DATA:
◇ ◇ ◇ ◇

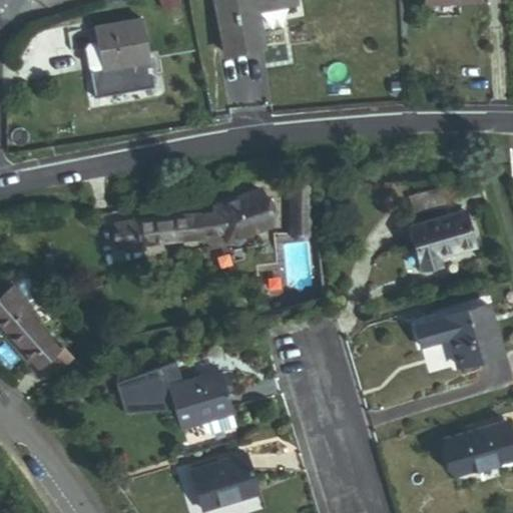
[(255,13),(295,6),(294,0),(214,0),(224,56),(263,49),(255,13)]
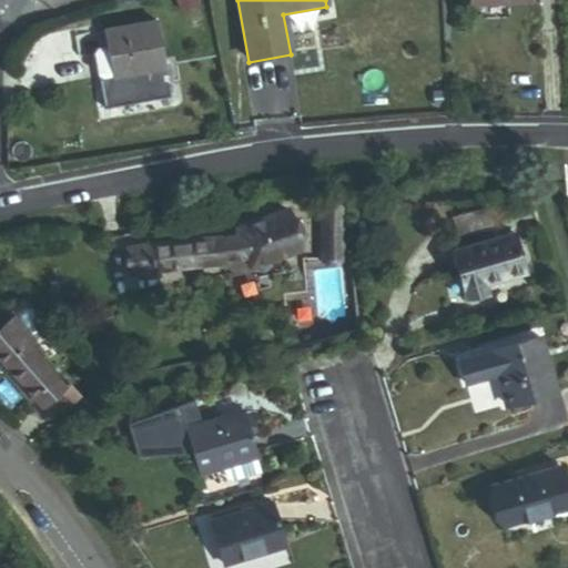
[(107,50),(111,77),(111,79),(164,69),(156,24),(103,33),(107,50)]
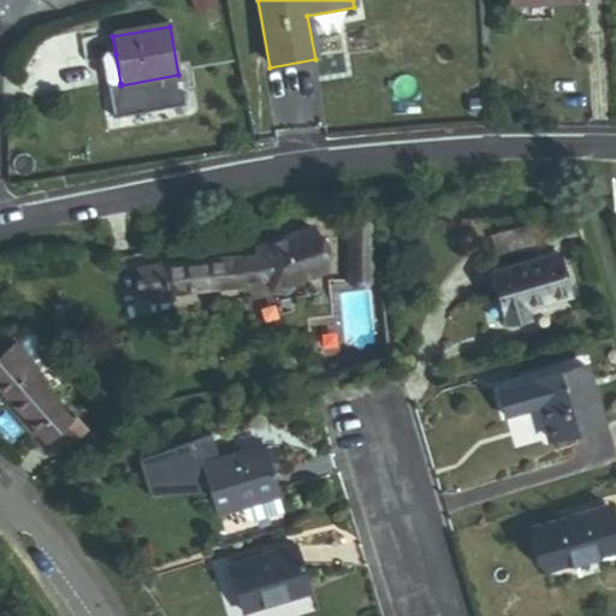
[(105,55),(102,59),(106,82),(110,86),(120,83),(116,54),(105,55)]
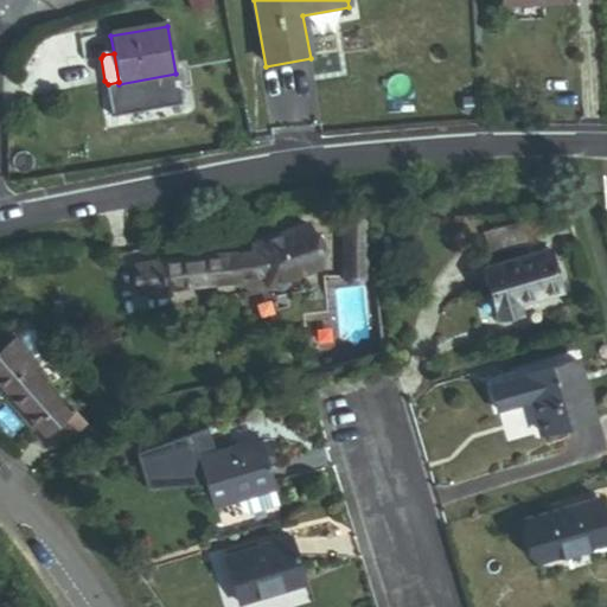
[(181,109),(176,74),(119,84),(119,82),(108,84),(104,81),(110,121),(181,109)]
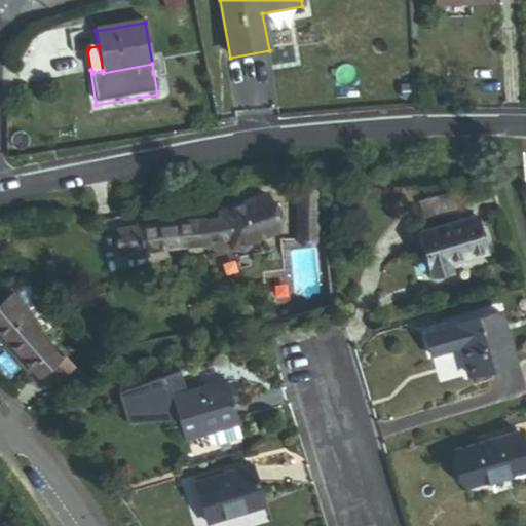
[(300,240),(317,239),(314,190),(297,191),(300,240)]
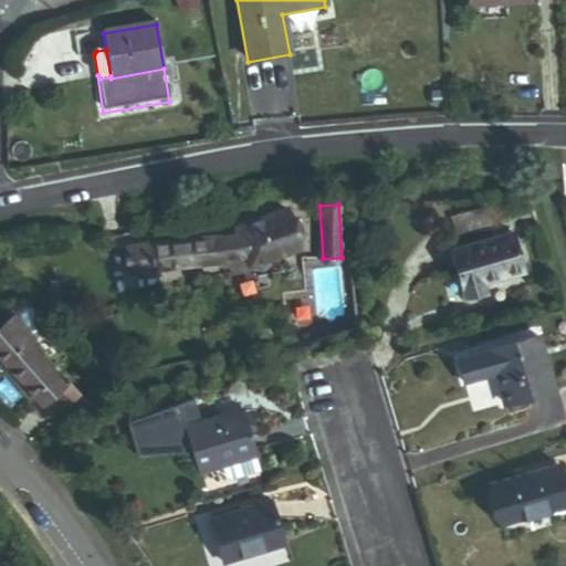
[(238,238),(223,240),(226,262),(247,259),(250,269),(300,250),(285,210),(234,229),(238,238)]
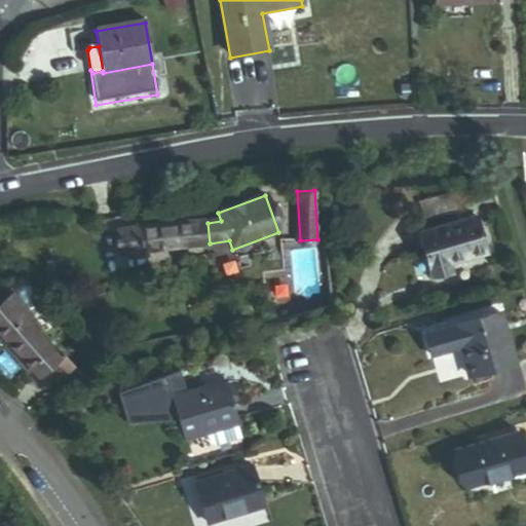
[(450,264),(486,254),(476,217),(418,234),(431,278),(452,272),(450,264)]
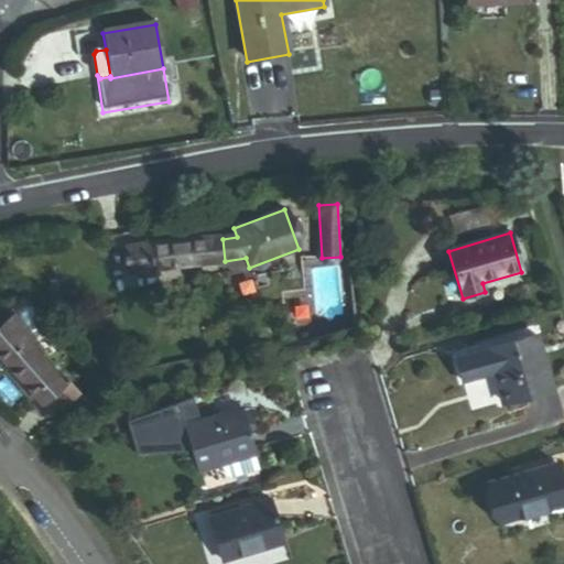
[(128,273),(225,263),(225,261),(223,239),(221,238),(125,248),(128,273)]
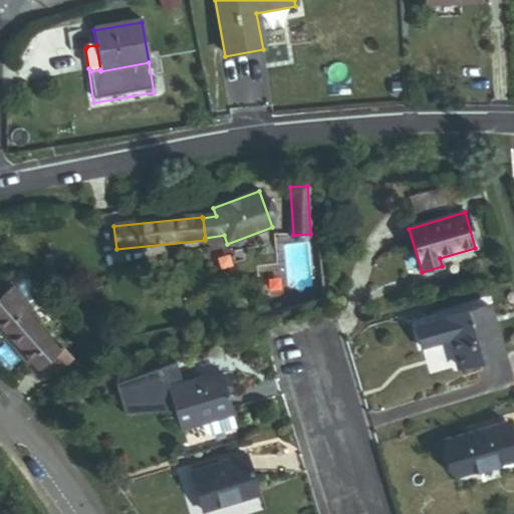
[(21,279),(0,297),(0,325),(50,379),(72,359),(62,347),(58,351),(23,312),(39,298),(39,292),(28,279),(21,279)]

◇ ◇ ◇ ◇

WHAT IS BEING ASKED:
Write every record out again exactly; no pictures belong in the copy.

RESULT OF THIS TASK:
[(255,13),(295,6),(294,0),(214,0),(224,56),(263,49),(255,13)]
[(107,50),(111,77),(111,79),(164,69),(156,24),(103,33),(107,50)]
[(105,55),(102,59),(106,82),(110,86),(120,83),(116,54),(105,55)]
[(181,109),(176,74),(119,84),(119,82),(108,84),(104,81),(110,121),(181,109)]
[(300,240),(317,239),(314,190),(297,191),(300,240)]
[(238,238),(223,240),(226,262),(247,259),(250,269),(300,250),(285,210),(234,229),(238,238)]
[(450,264),(486,254),(476,217),(418,234),(431,278),(452,272),(450,264)]
[(128,273),(225,263),(225,261),(223,239),(221,238),(125,248),(128,273)]
[(21,279),(0,297),(0,325),(50,379),(72,359),(62,347),(58,351),(23,312),(39,298),(39,292),(28,279),(21,279)]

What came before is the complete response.